Assignment
Without any pictures, copy the records below once more, exactly as they are.

Exercise inputs

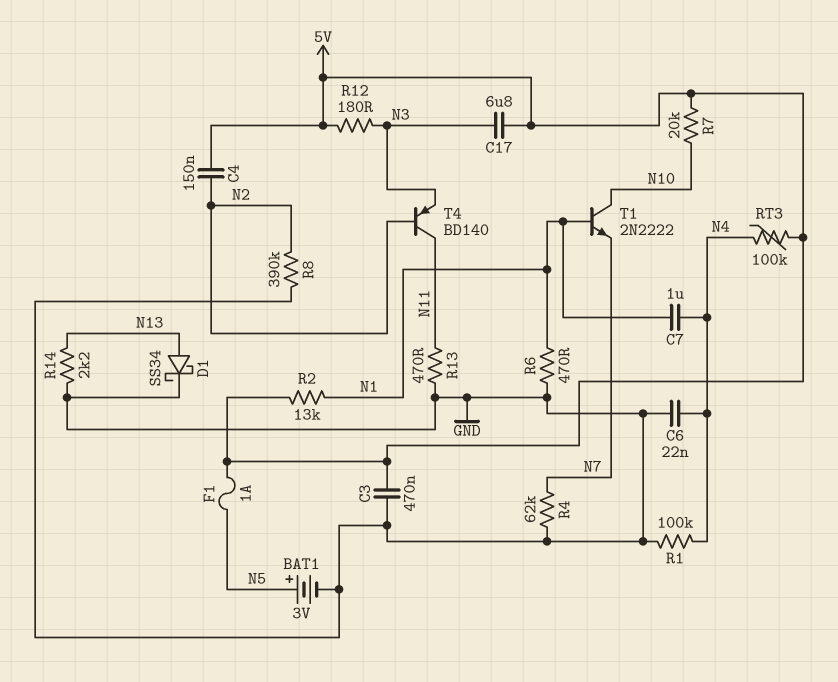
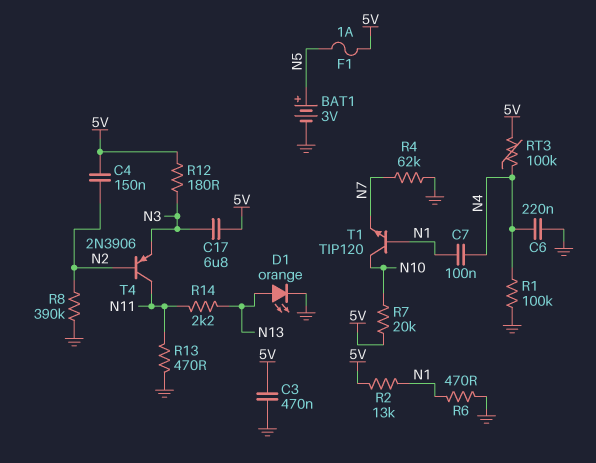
C6: 22nF (GND, N4) -> 220nF (GND, N4)
C7: 1uF (N1, N4) -> 100nF (N1, N4)
D1: schottky SS34 (A N13, K GND) -> LED orange (A N13, K GND)
R14: 2.2k (GND, N13) -> 2.2k (N11, N13)
T1: NPN 2N2222 (B N1, C N10, E N7) -> NPN TIP120 (B N1, C N10, E N7)
T4: PNP BD140 (B N2, C N11, E N3) -> PNP 2N3906 (B N2, C N11, E N3)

Response to this exercise
C6: 22nF (GND, N4) -> 220nF (GND, N4)
C7: 1uF (N1, N4) -> 100nF (N1, N4)
D1: schottky SS34 (A N13, K GND) -> LED orange (A N13, K GND)
R14: 2.2k (GND, N13) -> 2.2k (N11, N13)
T1: NPN 2N2222 (B N1, C N10, E N7) -> NPN TIP120 (B N1, C N10, E N7)
T4: PNP BD140 (B N2, C N11, E N3) -> PNP 2N3906 (B N2, C N11, E N3)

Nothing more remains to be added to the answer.